--- Exercise materials ---
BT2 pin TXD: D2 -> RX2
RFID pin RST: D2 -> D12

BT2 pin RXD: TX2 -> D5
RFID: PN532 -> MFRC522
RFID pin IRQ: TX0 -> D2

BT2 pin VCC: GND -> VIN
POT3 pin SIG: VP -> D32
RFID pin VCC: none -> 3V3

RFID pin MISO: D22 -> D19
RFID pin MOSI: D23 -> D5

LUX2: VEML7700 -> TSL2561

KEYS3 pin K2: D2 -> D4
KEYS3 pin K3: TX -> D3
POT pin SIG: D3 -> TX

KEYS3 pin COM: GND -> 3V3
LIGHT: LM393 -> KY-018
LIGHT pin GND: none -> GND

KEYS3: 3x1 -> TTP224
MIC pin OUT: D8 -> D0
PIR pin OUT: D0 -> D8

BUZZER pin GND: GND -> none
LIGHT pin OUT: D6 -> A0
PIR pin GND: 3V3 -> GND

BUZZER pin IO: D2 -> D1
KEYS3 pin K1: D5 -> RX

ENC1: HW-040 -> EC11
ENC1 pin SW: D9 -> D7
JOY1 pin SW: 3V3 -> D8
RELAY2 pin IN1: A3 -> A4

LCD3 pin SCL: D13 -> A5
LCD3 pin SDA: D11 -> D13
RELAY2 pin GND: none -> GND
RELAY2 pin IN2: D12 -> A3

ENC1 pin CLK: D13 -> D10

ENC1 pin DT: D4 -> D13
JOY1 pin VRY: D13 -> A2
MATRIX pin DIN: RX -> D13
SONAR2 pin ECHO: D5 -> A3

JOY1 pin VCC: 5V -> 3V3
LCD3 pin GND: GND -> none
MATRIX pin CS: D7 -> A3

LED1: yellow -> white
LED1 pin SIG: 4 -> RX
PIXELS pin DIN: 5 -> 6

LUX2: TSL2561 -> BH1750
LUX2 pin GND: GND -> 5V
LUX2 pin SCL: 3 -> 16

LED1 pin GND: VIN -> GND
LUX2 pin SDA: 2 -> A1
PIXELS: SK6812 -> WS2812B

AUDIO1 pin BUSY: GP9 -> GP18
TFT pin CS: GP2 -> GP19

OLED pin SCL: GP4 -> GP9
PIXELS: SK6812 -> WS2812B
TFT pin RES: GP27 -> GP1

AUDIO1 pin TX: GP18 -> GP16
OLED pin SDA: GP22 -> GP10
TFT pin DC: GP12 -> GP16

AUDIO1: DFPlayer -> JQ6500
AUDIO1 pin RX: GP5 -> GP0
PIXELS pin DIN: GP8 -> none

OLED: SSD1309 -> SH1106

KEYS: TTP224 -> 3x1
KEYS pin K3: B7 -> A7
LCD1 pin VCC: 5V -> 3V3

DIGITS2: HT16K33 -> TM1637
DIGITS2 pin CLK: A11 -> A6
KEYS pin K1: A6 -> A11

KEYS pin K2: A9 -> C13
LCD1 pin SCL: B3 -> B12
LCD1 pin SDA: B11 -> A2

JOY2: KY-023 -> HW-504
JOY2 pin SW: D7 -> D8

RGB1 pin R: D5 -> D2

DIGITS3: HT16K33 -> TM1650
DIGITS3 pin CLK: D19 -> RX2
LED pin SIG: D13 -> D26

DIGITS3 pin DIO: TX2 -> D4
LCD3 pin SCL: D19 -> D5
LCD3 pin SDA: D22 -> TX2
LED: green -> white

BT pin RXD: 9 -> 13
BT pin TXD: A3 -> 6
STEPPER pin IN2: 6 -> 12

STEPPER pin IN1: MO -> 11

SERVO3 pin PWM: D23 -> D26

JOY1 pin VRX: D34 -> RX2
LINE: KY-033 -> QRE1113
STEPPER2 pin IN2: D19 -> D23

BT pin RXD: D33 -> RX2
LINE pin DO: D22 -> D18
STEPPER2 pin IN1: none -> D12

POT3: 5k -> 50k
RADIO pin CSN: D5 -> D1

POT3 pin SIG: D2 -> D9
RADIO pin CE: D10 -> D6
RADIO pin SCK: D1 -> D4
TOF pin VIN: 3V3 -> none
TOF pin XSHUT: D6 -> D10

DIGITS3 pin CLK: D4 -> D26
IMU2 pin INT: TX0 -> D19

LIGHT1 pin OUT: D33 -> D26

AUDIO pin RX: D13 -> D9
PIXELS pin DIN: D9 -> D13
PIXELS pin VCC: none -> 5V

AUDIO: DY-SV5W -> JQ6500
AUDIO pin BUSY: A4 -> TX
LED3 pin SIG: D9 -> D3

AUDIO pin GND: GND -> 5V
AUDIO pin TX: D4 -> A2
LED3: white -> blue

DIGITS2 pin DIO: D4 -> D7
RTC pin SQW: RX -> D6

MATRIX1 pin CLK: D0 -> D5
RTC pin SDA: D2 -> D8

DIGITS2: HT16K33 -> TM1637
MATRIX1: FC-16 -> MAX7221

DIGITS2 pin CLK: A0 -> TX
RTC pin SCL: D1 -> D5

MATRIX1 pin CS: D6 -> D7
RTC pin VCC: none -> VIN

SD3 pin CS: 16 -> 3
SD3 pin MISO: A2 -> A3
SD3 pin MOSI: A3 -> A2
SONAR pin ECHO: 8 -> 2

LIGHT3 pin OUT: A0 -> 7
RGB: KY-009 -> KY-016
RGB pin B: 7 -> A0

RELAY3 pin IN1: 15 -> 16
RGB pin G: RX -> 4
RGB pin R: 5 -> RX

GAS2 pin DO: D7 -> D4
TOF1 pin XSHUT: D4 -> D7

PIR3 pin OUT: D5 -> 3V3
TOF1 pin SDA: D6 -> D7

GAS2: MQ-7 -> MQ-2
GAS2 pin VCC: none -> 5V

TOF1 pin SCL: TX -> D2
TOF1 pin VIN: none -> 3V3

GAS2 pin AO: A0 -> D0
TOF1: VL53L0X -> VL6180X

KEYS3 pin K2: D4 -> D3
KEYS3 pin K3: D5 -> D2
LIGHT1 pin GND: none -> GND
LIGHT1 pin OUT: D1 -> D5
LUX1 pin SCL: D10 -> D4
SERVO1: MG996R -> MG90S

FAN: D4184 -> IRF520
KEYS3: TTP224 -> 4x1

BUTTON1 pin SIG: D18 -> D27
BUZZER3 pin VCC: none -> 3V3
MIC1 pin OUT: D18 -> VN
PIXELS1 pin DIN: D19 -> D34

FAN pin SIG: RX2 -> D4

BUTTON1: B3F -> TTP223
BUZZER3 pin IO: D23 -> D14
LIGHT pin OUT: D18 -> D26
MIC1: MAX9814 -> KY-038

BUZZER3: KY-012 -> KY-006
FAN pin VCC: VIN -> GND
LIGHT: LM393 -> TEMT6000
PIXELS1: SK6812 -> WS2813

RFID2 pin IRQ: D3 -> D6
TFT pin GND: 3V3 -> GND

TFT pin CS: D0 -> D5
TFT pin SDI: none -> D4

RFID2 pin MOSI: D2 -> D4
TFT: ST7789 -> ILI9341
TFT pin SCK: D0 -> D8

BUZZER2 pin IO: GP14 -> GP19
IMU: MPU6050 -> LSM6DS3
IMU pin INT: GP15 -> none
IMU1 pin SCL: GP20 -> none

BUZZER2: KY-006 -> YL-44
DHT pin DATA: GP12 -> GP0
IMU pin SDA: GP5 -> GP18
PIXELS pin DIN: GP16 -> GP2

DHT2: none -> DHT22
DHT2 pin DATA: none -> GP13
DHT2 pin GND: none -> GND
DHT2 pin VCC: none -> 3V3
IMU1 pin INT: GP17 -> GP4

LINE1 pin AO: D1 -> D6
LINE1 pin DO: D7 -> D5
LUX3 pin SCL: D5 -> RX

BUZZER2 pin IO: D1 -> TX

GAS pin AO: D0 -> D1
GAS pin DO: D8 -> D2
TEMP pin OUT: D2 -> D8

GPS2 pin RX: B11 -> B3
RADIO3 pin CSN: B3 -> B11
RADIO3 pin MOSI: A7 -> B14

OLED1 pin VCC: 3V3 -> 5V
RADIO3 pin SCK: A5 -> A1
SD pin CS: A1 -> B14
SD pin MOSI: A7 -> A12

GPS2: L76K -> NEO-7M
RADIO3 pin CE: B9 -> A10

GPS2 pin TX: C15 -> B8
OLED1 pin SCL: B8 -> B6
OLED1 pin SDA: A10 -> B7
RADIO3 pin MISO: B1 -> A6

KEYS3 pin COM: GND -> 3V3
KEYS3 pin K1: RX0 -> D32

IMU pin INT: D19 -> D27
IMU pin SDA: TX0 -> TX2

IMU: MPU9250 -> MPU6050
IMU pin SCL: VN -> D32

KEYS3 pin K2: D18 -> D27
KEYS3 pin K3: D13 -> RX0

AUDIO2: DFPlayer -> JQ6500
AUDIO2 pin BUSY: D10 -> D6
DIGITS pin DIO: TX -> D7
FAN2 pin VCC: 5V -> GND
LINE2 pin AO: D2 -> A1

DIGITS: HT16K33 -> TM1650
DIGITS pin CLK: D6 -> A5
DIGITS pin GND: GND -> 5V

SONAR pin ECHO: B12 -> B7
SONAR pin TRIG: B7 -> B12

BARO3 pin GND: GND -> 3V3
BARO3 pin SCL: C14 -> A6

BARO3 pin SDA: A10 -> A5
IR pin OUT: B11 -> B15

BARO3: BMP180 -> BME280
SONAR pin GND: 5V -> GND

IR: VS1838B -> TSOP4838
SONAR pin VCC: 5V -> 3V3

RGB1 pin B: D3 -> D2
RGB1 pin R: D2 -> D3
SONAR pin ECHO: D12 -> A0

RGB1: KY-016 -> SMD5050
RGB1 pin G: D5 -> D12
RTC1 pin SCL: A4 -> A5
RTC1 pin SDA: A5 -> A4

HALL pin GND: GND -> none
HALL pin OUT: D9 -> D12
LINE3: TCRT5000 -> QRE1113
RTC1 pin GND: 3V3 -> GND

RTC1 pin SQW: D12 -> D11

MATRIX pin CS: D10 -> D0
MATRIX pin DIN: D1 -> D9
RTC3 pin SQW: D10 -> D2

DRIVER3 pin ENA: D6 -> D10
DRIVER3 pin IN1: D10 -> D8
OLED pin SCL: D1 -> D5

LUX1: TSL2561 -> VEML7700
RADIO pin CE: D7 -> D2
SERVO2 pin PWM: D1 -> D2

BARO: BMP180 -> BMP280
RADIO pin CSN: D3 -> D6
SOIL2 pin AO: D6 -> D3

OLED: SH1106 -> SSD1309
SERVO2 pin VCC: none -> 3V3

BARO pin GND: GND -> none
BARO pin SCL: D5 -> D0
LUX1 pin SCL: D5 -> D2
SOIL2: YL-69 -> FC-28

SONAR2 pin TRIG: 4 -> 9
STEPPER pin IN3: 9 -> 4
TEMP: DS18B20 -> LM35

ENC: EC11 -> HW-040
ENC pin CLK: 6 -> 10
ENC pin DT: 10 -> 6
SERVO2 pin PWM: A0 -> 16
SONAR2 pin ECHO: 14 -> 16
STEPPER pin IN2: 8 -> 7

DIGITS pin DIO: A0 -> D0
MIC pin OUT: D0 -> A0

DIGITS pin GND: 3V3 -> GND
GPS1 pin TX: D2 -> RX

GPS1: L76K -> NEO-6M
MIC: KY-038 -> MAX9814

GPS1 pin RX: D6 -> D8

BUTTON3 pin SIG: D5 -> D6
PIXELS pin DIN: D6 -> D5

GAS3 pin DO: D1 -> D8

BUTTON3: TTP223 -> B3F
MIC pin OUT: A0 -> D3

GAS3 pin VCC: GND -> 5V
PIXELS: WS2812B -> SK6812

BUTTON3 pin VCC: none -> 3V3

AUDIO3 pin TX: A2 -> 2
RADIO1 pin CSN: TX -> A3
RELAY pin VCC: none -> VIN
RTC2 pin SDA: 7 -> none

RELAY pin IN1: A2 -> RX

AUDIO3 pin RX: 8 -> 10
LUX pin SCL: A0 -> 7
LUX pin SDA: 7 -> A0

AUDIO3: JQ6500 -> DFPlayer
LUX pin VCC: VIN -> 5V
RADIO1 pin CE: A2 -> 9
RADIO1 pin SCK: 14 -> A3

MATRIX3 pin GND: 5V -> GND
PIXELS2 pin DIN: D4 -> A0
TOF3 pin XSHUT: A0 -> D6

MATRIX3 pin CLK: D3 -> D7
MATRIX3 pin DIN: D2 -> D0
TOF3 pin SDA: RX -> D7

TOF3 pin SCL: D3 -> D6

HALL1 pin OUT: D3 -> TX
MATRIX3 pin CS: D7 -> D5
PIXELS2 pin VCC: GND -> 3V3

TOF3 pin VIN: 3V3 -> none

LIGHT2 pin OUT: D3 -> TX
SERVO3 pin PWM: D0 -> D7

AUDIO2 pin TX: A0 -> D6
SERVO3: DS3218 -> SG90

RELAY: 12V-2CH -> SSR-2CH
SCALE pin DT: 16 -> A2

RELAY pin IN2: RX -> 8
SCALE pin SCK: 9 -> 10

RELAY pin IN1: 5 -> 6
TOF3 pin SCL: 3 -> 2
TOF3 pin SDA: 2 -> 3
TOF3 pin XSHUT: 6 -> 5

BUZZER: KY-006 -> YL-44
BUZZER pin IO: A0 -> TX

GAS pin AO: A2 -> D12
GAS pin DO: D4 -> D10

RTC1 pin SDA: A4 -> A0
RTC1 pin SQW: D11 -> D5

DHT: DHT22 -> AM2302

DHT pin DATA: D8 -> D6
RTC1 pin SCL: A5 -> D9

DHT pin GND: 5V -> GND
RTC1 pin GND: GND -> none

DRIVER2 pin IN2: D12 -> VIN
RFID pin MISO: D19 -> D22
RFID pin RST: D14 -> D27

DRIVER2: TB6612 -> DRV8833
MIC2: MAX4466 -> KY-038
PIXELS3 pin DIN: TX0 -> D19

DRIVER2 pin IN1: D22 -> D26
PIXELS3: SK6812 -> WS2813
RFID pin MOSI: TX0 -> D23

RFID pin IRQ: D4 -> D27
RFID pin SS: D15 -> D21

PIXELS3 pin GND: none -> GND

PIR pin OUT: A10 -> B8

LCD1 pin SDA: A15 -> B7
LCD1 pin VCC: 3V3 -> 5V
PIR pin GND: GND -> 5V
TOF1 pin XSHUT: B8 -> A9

--- About this task ---
Within the listing above, extract exactly the lines from the line with "GAS pin DO: D8 -> D2" to the line with "LINE3: TCRT5000 -> QRE1113", the two named lines included, and no others.

--- Response for this exercise ---
GAS pin DO: D8 -> D2
TEMP pin OUT: D2 -> D8

GPS2 pin RX: B11 -> B3
RADIO3 pin CSN: B3 -> B11
RADIO3 pin MOSI: A7 -> B14

OLED1 pin VCC: 3V3 -> 5V
RADIO3 pin SCK: A5 -> A1
SD pin CS: A1 -> B14
SD pin MOSI: A7 -> A12

GPS2: L76K -> NEO-7M
RADIO3 pin CE: B9 -> A10

GPS2 pin TX: C15 -> B8
OLED1 pin SCL: B8 -> B6
OLED1 pin SDA: A10 -> B7
RADIO3 pin MISO: B1 -> A6

KEYS3 pin COM: GND -> 3V3
KEYS3 pin K1: RX0 -> D32

IMU pin INT: D19 -> D27
IMU pin SDA: TX0 -> TX2

IMU: MPU9250 -> MPU6050
IMU pin SCL: VN -> D32

KEYS3 pin K2: D18 -> D27
KEYS3 pin K3: D13 -> RX0

AUDIO2: DFPlayer -> JQ6500
AUDIO2 pin BUSY: D10 -> D6
DIGITS pin DIO: TX -> D7
FAN2 pin VCC: 5V -> GND
LINE2 pin AO: D2 -> A1

DIGITS: HT16K33 -> TM1650
DIGITS pin CLK: D6 -> A5
DIGITS pin GND: GND -> 5V

SONAR pin ECHO: B12 -> B7
SONAR pin TRIG: B7 -> B12

BARO3 pin GND: GND -> 3V3
BARO3 pin SCL: C14 -> A6

BARO3 pin SDA: A10 -> A5
IR pin OUT: B11 -> B15

BARO3: BMP180 -> BME280
SONAR pin GND: 5V -> GND

IR: VS1838B -> TSOP4838
SONAR pin VCC: 5V -> 3V3

RGB1 pin B: D3 -> D2
RGB1 pin R: D2 -> D3
SONAR pin ECHO: D12 -> A0

RGB1: KY-016 -> SMD5050
RGB1 pin G: D5 -> D12
RTC1 pin SCL: A4 -> A5
RTC1 pin SDA: A5 -> A4

HALL pin GND: GND -> none
HALL pin OUT: D9 -> D12
LINE3: TCRT5000 -> QRE1113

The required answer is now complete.